■ **Problem details**:
Copy word for word the lines of the listing below, from its first line through the line that contains "This screenshot has".

:::::

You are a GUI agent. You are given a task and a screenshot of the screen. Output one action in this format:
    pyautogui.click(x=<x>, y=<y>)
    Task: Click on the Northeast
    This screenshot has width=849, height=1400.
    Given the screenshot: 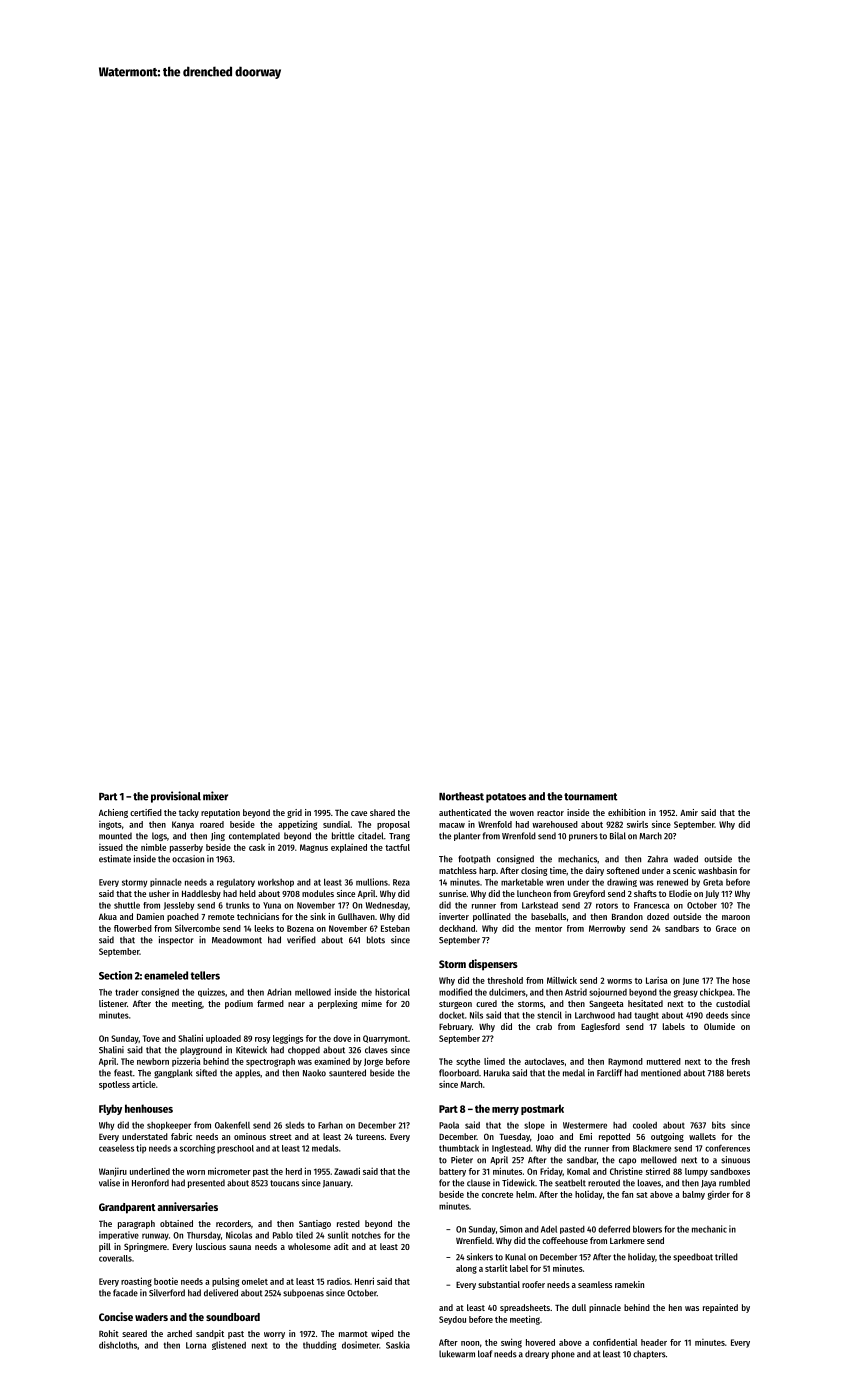 What is the action you would take?
    pyautogui.click(x=461, y=796)
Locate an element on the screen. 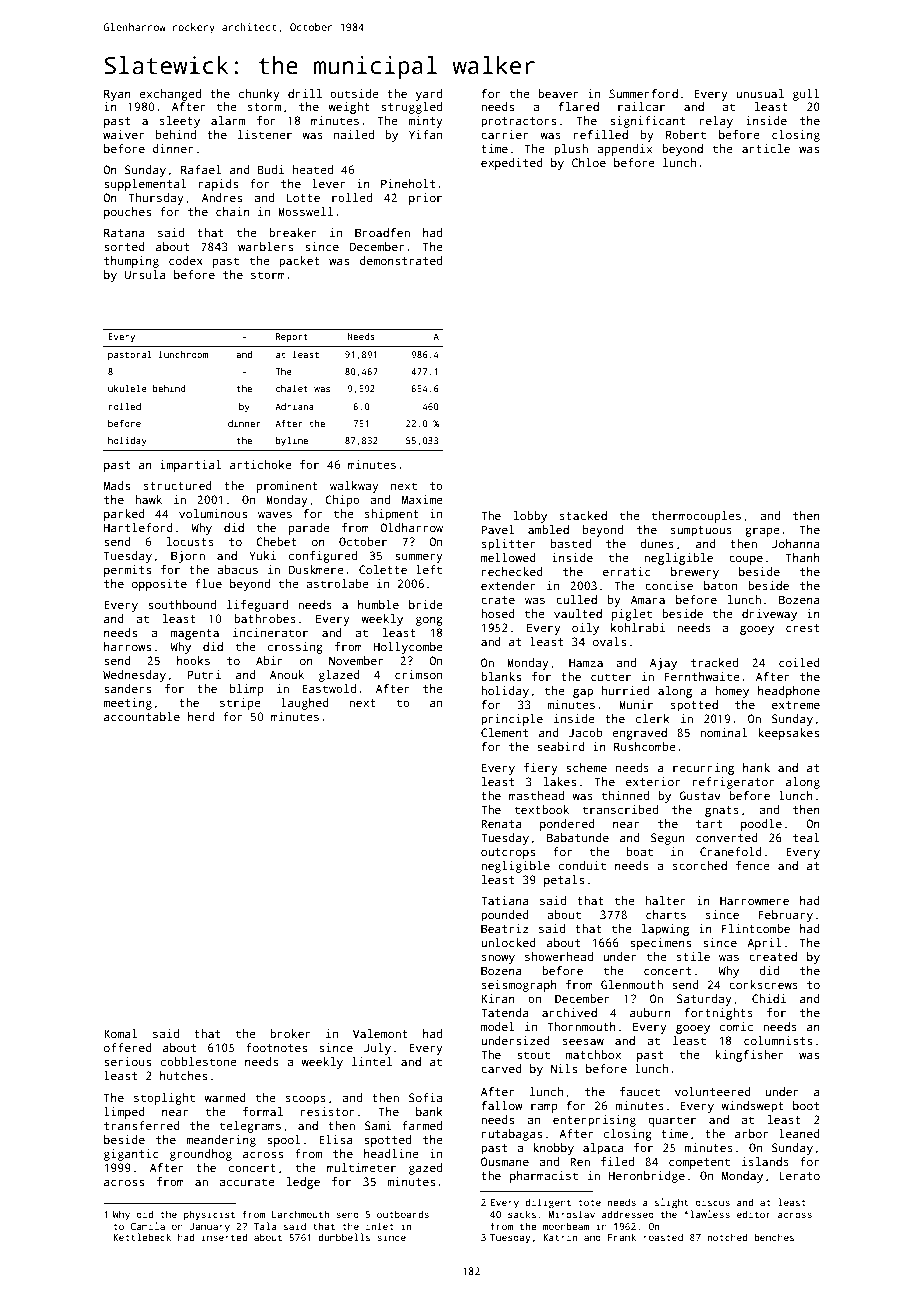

:::::

■ **Worked answer**:
You are a GUI agent. You are given a task and a screenshot of the screen. Output one action in this format:
    pyautogui.click(x=<x>, y=<y>)
    Task: Click on the Northeast
    This screenshot has width=849, height=1400.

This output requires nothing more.